_MATERIAL PROVIDED_

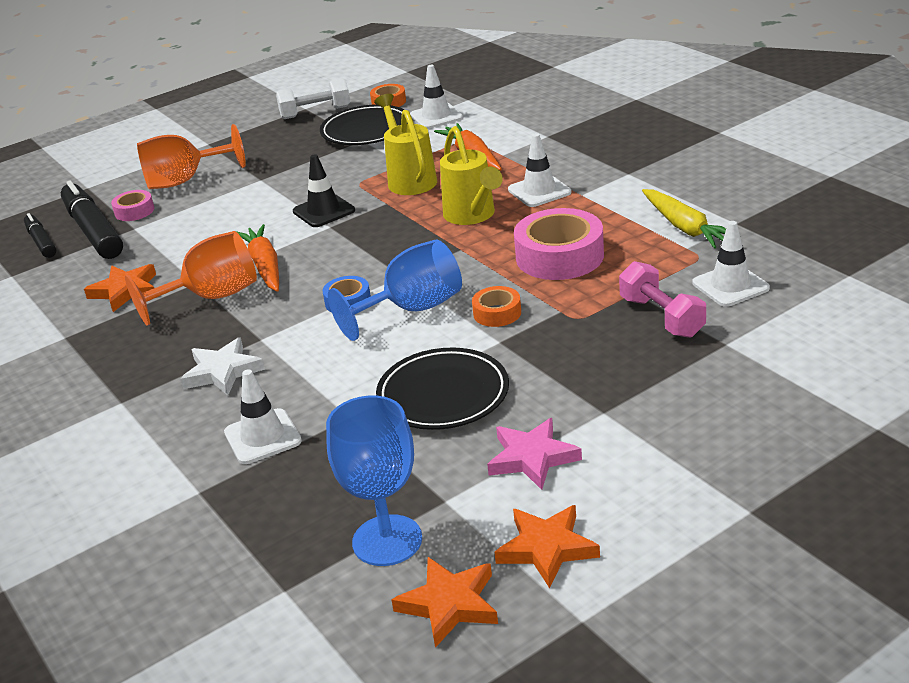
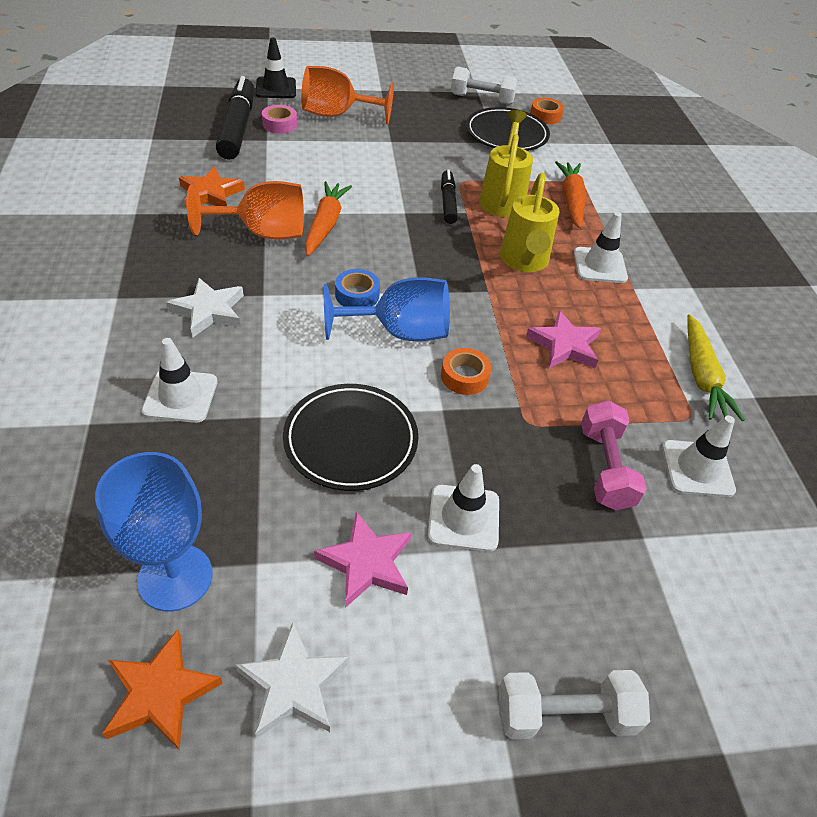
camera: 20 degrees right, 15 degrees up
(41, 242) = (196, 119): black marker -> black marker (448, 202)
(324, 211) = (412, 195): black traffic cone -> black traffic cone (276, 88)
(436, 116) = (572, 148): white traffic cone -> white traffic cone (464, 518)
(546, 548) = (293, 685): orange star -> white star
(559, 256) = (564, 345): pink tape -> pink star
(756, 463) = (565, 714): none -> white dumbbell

--

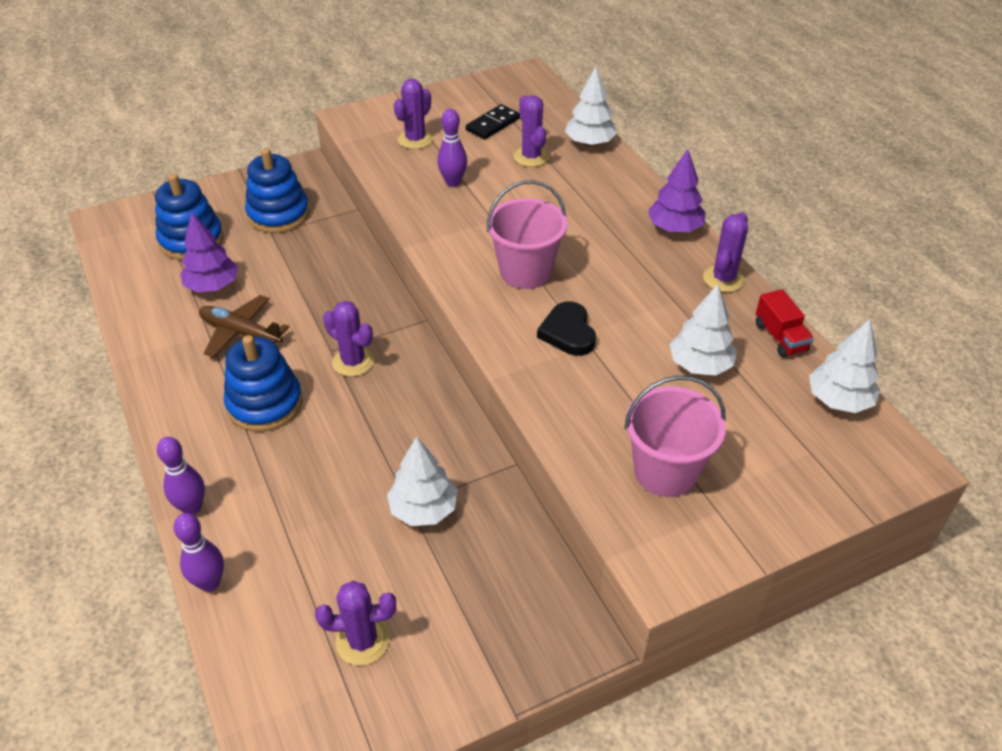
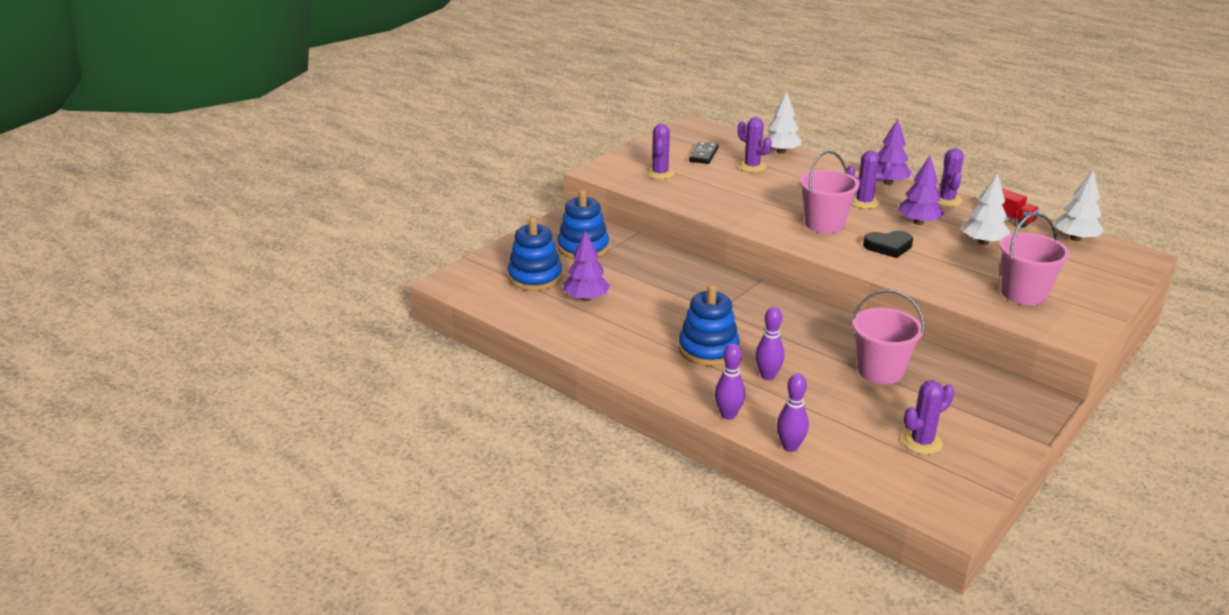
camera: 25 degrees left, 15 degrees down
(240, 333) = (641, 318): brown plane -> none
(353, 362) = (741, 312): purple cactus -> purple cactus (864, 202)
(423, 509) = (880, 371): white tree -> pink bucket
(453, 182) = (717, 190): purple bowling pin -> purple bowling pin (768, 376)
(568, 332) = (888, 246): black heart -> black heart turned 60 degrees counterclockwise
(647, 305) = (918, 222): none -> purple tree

_WHAT TO WORK ON_
Find each line in the records that contains the string "white", then say how many there are and nothing else.

_ANSWER TO THIS PROBLEM_
4